[PROBLEM STATEMENT]:
Lines from the listing below that contain the string "headphones" are to be reported.

[Opening MATERIAL SHOWN section]

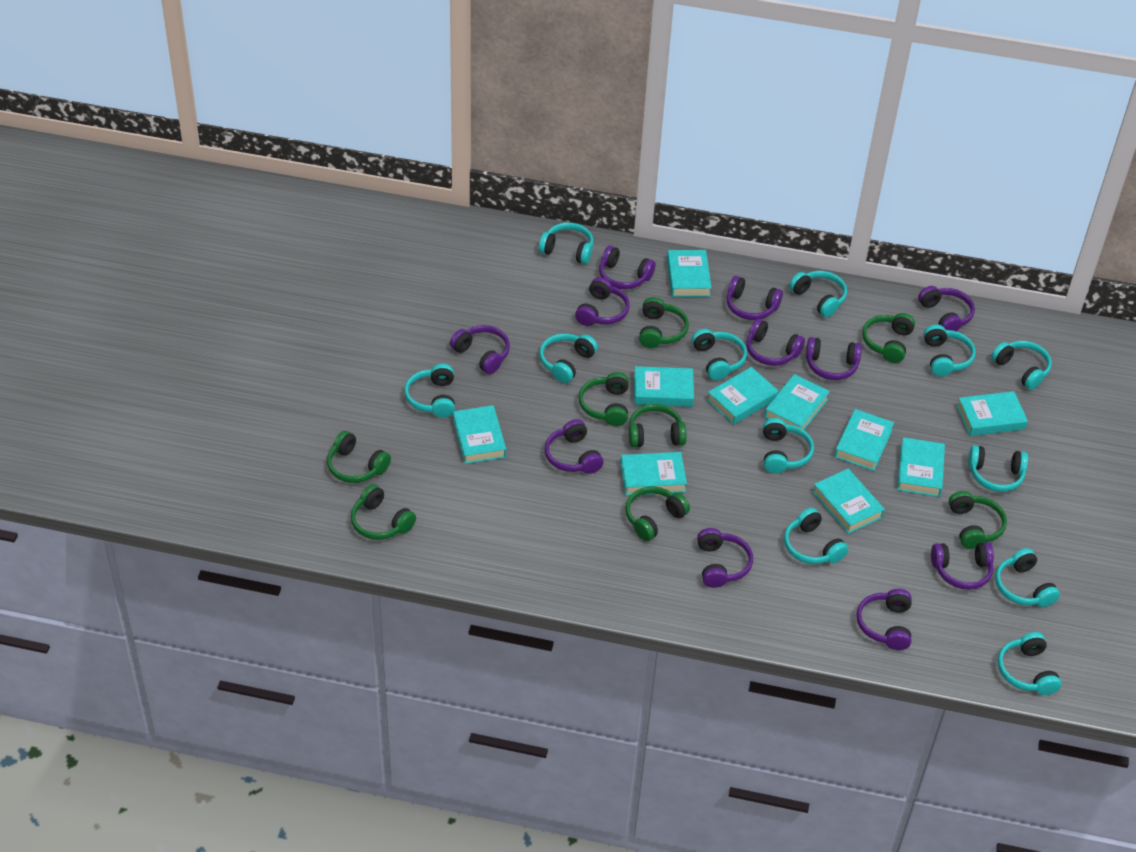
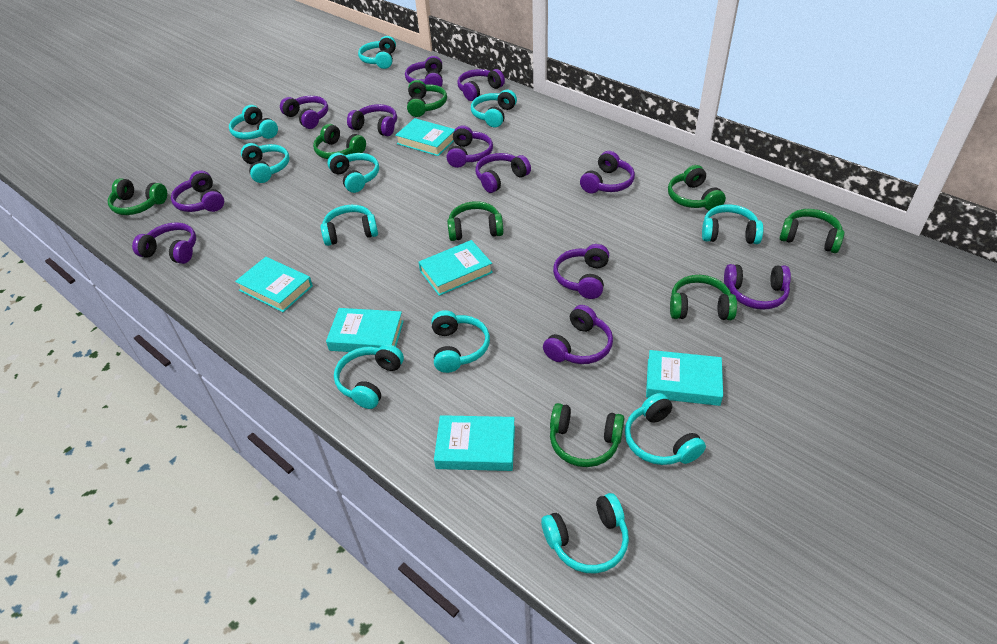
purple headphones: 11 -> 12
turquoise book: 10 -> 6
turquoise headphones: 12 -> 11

[Closing MATERIAL SHOWN section]
[Opening MATERIAL SHOWN section]

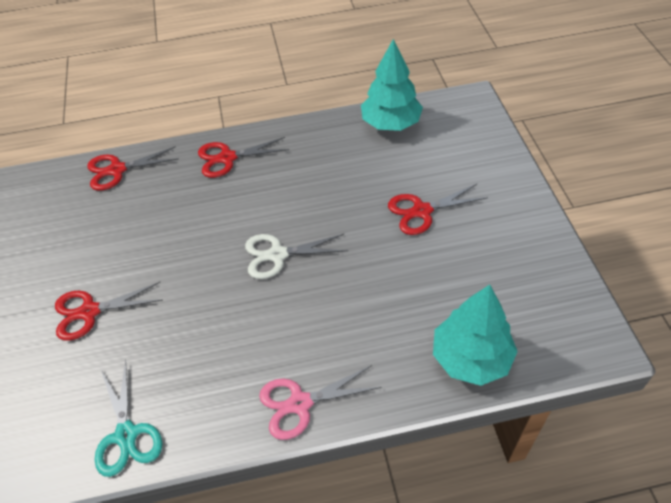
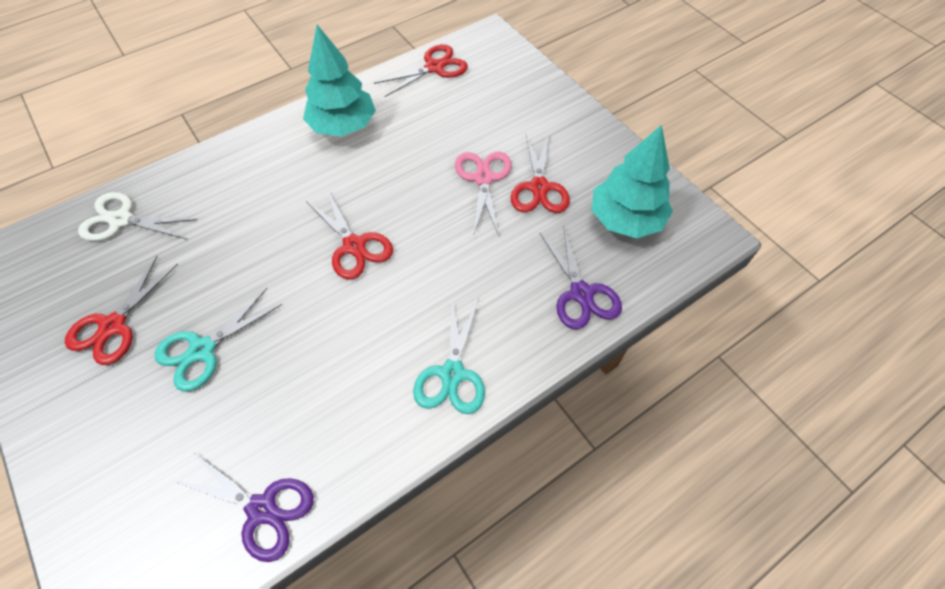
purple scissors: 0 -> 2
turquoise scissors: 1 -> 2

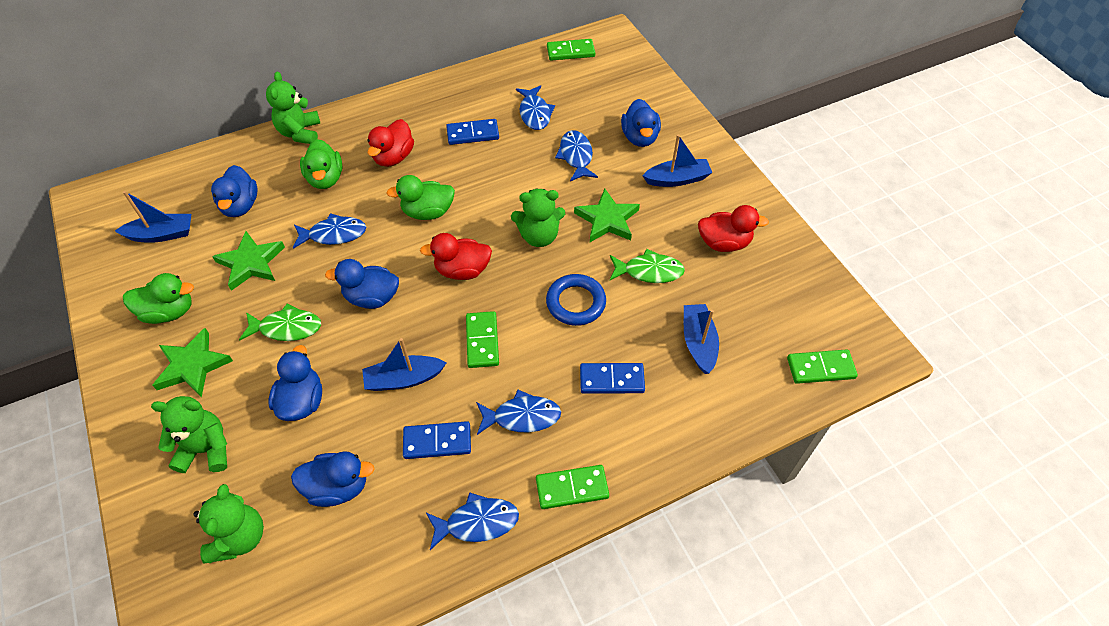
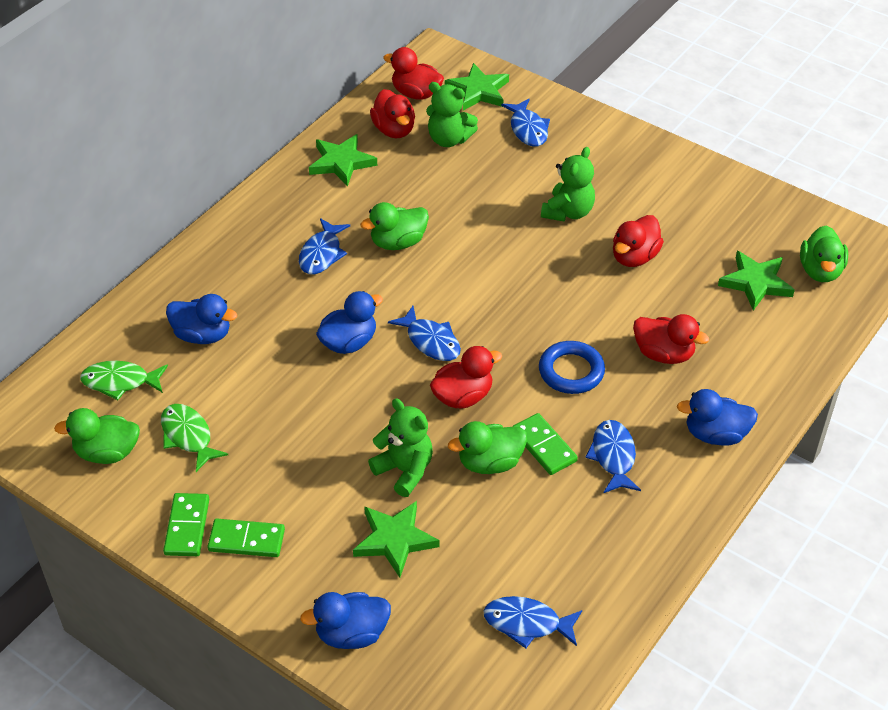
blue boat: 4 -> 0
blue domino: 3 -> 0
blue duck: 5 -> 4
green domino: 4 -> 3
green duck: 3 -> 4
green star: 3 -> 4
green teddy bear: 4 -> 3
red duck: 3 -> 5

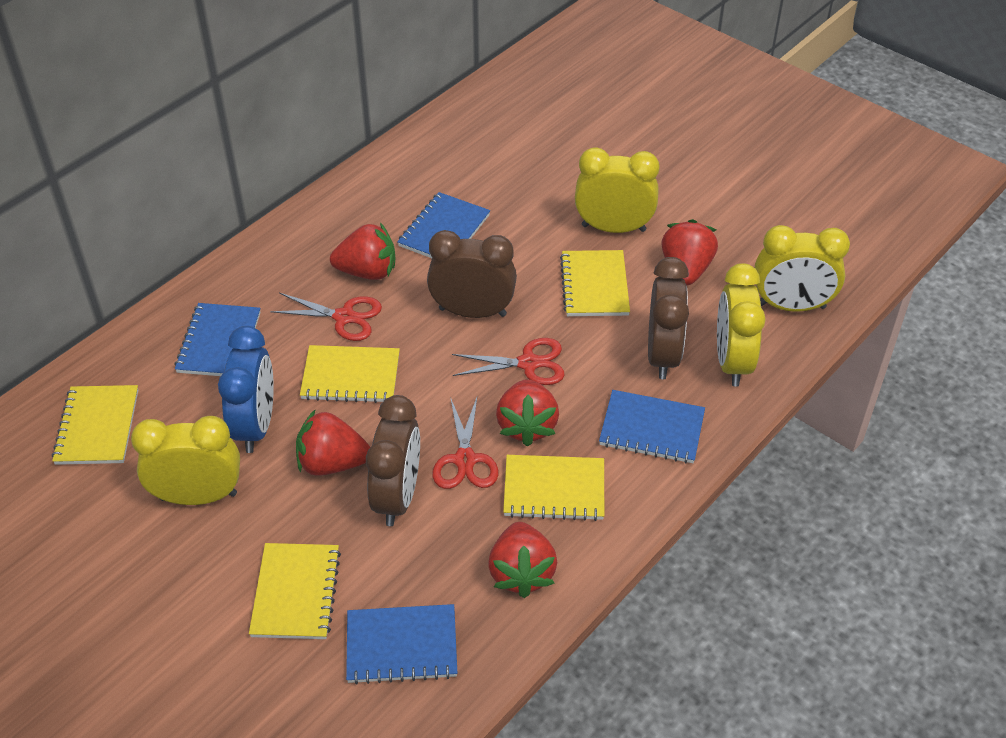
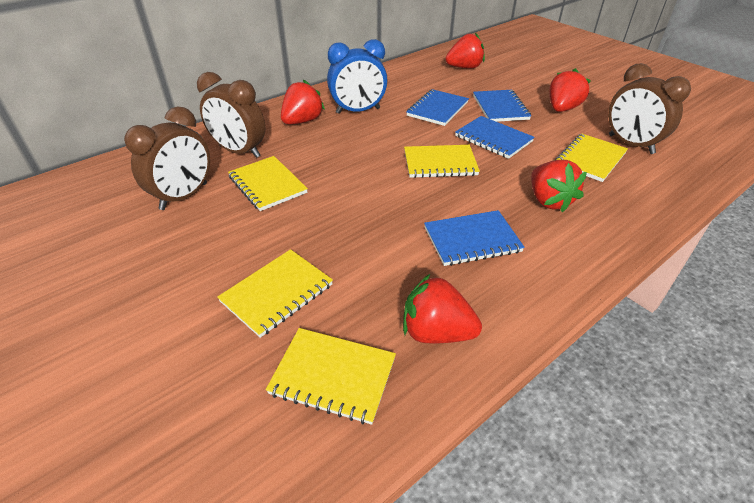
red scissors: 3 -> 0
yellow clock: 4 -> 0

[Closing MATERIAL SHOWN section]
[Opening MATERIAL SHOWN section]

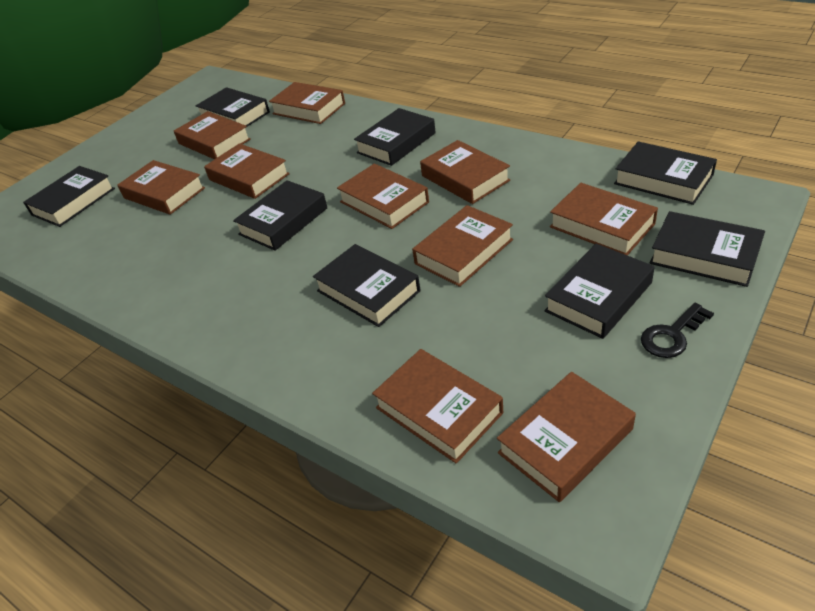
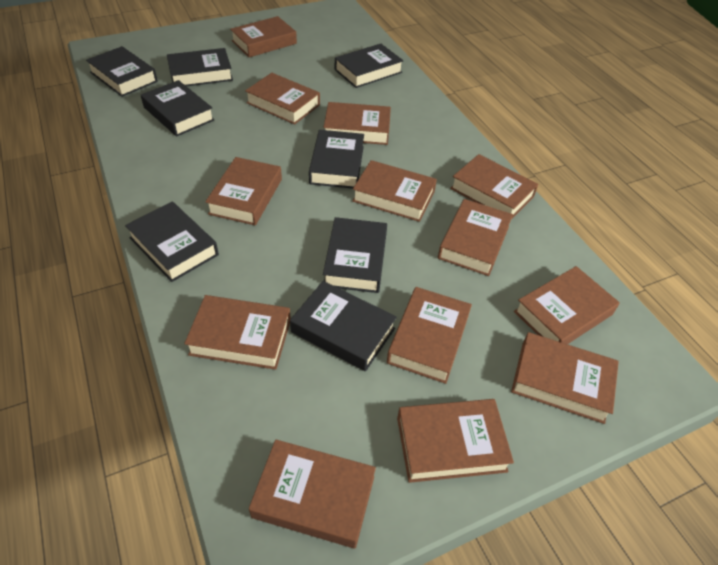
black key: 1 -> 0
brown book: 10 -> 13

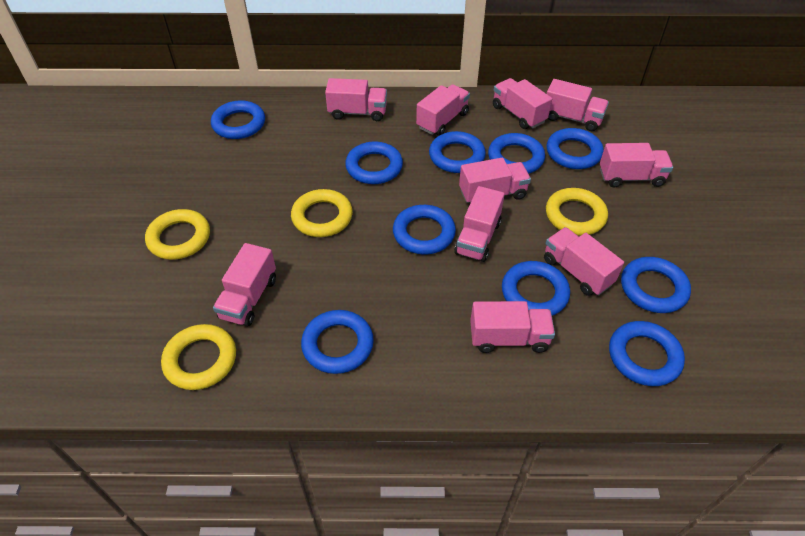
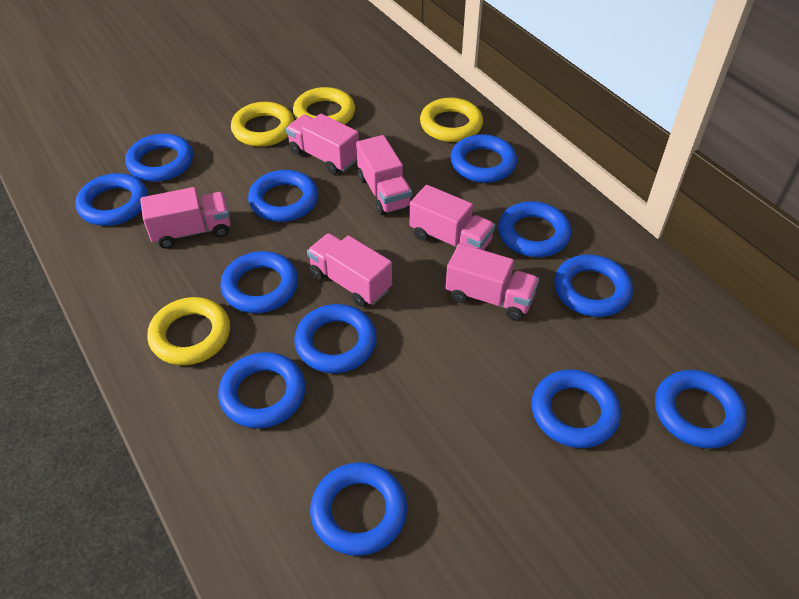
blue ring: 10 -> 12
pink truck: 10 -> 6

[Closing MATERIAL SHOWN section]

[SOLUTION FOR THIS TASK]:
purple headphones: 11 -> 12
turquoise headphones: 12 -> 11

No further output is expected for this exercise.